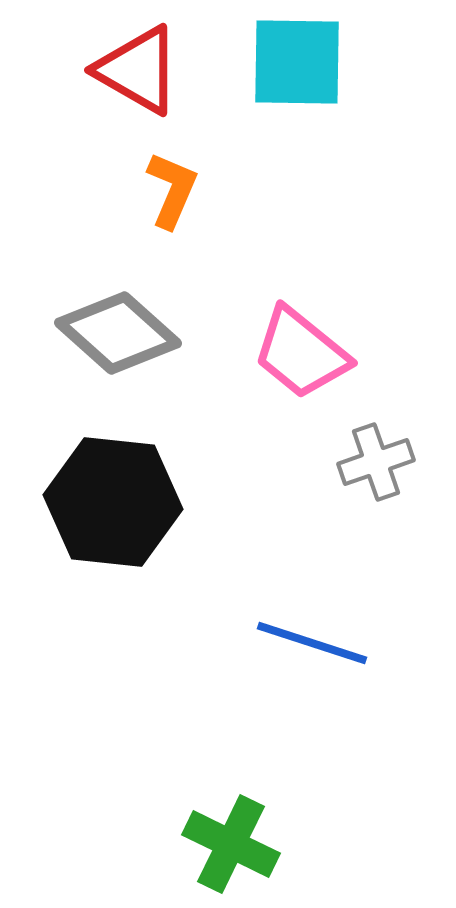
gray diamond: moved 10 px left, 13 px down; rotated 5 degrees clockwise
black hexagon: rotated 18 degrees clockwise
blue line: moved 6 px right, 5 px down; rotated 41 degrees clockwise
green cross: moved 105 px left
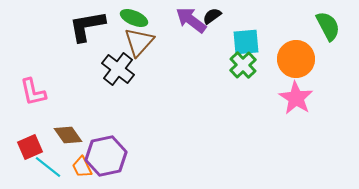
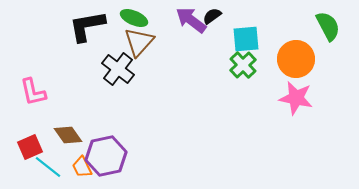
cyan square: moved 3 px up
pink star: rotated 20 degrees counterclockwise
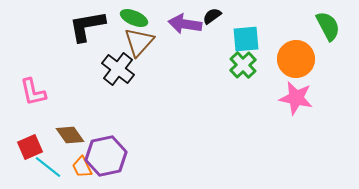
purple arrow: moved 6 px left, 4 px down; rotated 28 degrees counterclockwise
brown diamond: moved 2 px right
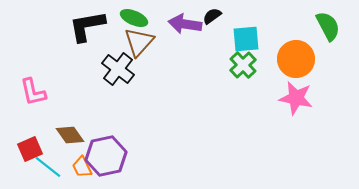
red square: moved 2 px down
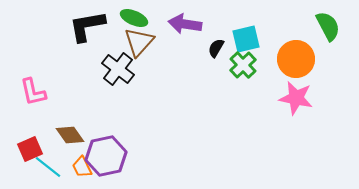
black semicircle: moved 4 px right, 32 px down; rotated 24 degrees counterclockwise
cyan square: rotated 8 degrees counterclockwise
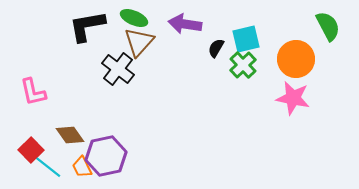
pink star: moved 3 px left
red square: moved 1 px right, 1 px down; rotated 20 degrees counterclockwise
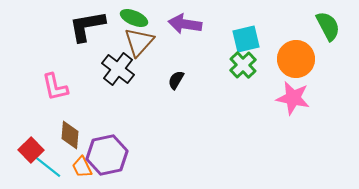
black semicircle: moved 40 px left, 32 px down
pink L-shape: moved 22 px right, 5 px up
brown diamond: rotated 40 degrees clockwise
purple hexagon: moved 1 px right, 1 px up
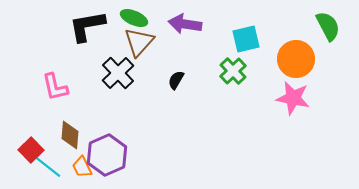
green cross: moved 10 px left, 6 px down
black cross: moved 4 px down; rotated 8 degrees clockwise
purple hexagon: rotated 12 degrees counterclockwise
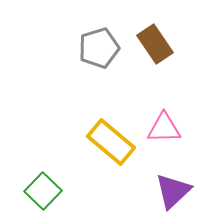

□ □ □ □ □

**Task prompt:** Can you give every line of the rows above as a numbered list, skipping blank lines and leaving out the picture lines?

**Complete output:**
1. gray diamond: moved 10 px left, 13 px down; rotated 5 degrees clockwise
2. black hexagon: rotated 18 degrees clockwise
3. blue line: moved 6 px right, 5 px down; rotated 41 degrees clockwise
4. green cross: moved 105 px left
5. cyan square: moved 3 px up
6. pink star: rotated 20 degrees counterclockwise
7. purple arrow: moved 6 px left, 4 px down; rotated 28 degrees counterclockwise
8. brown diamond: moved 2 px right
9. red square: moved 2 px down
10. black semicircle: moved 4 px right, 32 px down; rotated 24 degrees counterclockwise
11. cyan square: rotated 8 degrees counterclockwise
12. pink star: moved 3 px left
13. red square: moved 1 px right, 1 px down; rotated 20 degrees counterclockwise
14. black semicircle: moved 40 px left, 32 px down
15. pink L-shape: moved 22 px right, 5 px up
16. brown diamond: rotated 40 degrees clockwise
17. purple hexagon: moved 1 px right, 1 px up
18. green cross: moved 10 px left, 6 px down
19. black cross: moved 4 px down; rotated 8 degrees clockwise
20. purple hexagon: rotated 12 degrees counterclockwise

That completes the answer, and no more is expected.